## About this task
Of the lines below, write out exactly those from the line with "BT2: 4.5V (plus" through the line with "R3: 3k (+9V, COM) -> none", both included, and skip the rest.

## Data in this exercise
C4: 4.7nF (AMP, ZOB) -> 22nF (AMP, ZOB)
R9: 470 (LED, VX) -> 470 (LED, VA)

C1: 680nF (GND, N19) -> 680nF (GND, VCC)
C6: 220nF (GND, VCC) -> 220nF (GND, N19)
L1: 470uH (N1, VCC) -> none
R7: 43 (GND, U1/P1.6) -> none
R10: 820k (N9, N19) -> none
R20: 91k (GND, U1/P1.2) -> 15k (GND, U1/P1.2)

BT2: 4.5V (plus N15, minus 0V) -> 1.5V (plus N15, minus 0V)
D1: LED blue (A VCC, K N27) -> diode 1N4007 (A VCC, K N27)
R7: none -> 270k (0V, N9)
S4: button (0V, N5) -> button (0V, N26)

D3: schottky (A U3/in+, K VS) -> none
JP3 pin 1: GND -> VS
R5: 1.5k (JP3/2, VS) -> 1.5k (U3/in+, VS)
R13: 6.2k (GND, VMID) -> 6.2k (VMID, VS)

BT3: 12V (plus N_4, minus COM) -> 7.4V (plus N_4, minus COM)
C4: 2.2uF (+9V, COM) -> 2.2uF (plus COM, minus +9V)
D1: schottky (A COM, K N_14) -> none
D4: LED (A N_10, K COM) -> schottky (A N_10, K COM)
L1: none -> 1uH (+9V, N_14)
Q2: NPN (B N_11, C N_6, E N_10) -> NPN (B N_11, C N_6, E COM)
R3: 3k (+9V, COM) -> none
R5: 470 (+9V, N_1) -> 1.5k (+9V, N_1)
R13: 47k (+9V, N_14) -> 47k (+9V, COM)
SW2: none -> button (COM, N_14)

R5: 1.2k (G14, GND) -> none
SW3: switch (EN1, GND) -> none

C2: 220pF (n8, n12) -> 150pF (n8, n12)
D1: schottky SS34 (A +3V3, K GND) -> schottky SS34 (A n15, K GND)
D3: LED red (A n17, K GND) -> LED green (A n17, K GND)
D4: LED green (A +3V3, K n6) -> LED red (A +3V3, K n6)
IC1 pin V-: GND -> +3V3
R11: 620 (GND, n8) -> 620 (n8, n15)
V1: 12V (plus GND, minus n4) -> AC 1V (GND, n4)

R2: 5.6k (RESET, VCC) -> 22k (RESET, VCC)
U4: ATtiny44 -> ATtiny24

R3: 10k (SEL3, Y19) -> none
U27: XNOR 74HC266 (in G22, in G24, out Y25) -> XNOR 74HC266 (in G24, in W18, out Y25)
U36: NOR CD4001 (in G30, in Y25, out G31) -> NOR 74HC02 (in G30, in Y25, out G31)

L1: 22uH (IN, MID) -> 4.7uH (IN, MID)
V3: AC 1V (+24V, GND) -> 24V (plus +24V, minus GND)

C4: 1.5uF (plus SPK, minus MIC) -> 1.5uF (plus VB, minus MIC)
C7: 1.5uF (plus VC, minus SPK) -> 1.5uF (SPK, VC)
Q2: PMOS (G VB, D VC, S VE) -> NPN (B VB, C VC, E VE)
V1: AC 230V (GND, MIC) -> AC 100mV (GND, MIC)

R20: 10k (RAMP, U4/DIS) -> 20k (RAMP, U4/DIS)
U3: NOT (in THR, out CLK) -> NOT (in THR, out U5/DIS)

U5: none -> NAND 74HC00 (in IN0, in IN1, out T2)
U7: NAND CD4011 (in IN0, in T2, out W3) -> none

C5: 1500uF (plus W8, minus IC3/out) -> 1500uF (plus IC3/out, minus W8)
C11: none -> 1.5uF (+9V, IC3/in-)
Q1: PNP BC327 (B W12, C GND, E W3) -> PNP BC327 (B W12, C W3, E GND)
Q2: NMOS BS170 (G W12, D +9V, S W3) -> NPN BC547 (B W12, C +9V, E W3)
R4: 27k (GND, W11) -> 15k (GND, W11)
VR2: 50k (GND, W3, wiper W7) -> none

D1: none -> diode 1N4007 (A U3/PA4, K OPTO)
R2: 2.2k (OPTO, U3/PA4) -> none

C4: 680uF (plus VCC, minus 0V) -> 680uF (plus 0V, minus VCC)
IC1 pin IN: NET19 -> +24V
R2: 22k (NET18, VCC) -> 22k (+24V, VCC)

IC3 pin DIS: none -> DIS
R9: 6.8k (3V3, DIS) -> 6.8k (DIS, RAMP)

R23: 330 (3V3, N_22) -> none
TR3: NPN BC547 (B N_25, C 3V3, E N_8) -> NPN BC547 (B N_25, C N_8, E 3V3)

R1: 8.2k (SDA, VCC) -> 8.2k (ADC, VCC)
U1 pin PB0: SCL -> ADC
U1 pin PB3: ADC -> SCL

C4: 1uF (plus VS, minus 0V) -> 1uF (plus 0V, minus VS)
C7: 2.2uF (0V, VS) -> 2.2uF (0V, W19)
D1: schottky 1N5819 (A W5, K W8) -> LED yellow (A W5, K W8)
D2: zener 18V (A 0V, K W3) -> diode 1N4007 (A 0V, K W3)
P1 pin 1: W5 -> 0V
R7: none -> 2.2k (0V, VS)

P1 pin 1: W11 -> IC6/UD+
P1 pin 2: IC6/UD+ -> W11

## Finished task
BT2: 4.5V (plus N15, minus 0V) -> 1.5V (plus N15, minus 0V)
D1: LED blue (A VCC, K N27) -> diode 1N4007 (A VCC, K N27)
R7: none -> 270k (0V, N9)
S4: button (0V, N5) -> button (0V, N26)

D3: schottky (A U3/in+, K VS) -> none
JP3 pin 1: GND -> VS
R5: 1.5k (JP3/2, VS) -> 1.5k (U3/in+, VS)
R13: 6.2k (GND, VMID) -> 6.2k (VMID, VS)

BT3: 12V (plus N_4, minus COM) -> 7.4V (plus N_4, minus COM)
C4: 2.2uF (+9V, COM) -> 2.2uF (plus COM, minus +9V)
D1: schottky (A COM, K N_14) -> none
D4: LED (A N_10, K COM) -> schottky (A N_10, K COM)
L1: none -> 1uH (+9V, N_14)
Q2: NPN (B N_11, C N_6, E N_10) -> NPN (B N_11, C N_6, E COM)
R3: 3k (+9V, COM) -> none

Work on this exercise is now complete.